### Directions for this task
Once the pictures have been removed, repeat the remainder of the records exactly.

### Information given
━━━━━━━━

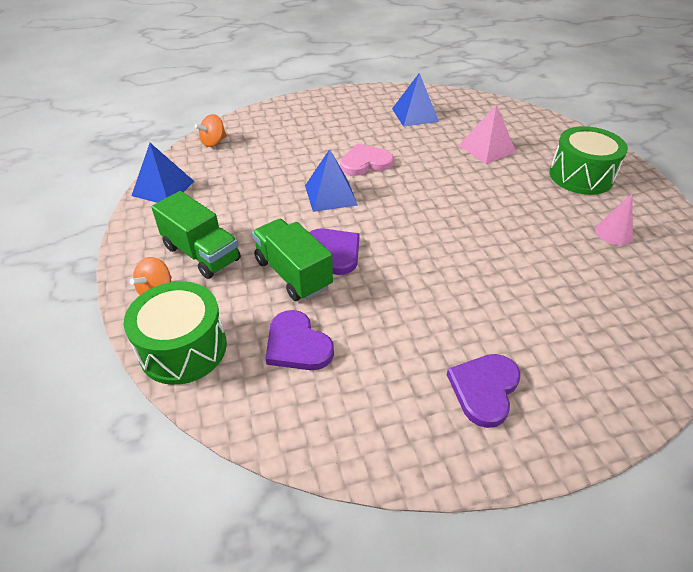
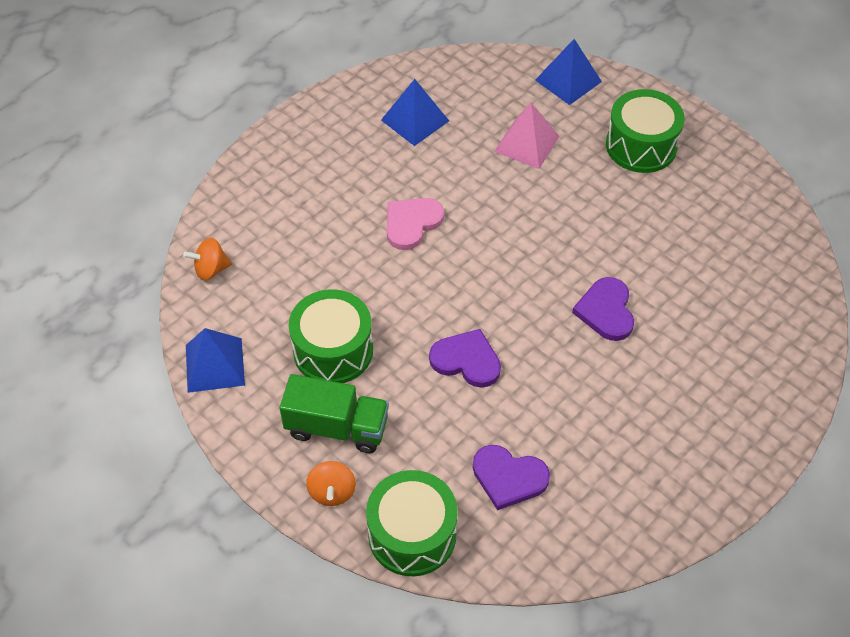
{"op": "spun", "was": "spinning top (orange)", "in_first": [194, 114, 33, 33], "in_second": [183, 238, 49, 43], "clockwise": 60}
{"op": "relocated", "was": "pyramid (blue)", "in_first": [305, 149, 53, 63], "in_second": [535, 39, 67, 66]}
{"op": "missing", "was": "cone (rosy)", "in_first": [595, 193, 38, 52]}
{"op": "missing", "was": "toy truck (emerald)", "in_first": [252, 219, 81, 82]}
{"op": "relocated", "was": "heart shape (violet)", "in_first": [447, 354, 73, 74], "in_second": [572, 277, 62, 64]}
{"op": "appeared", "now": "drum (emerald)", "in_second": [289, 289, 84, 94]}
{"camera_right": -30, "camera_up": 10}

━━━━━━━━

### Output of the task
{"op": "spun", "was": "spinning top (orange)", "in_first": [194, 114, 33, 33], "in_second": [183, 238, 49, 43], "clockwise": 60}
{"op": "relocated", "was": "pyramid (blue)", "in_first": [305, 149, 53, 63], "in_second": [535, 39, 67, 66]}
{"op": "missing", "was": "cone (rosy)", "in_first": [595, 193, 38, 52]}
{"op": "missing", "was": "toy truck (emerald)", "in_first": [252, 219, 81, 82]}
{"op": "relocated", "was": "heart shape (violet)", "in_first": [447, 354, 73, 74], "in_second": [572, 277, 62, 64]}
{"op": "appeared", "now": "drum (emerald)", "in_second": [289, 289, 84, 94]}
{"camera_right": -30, "camera_up": 10}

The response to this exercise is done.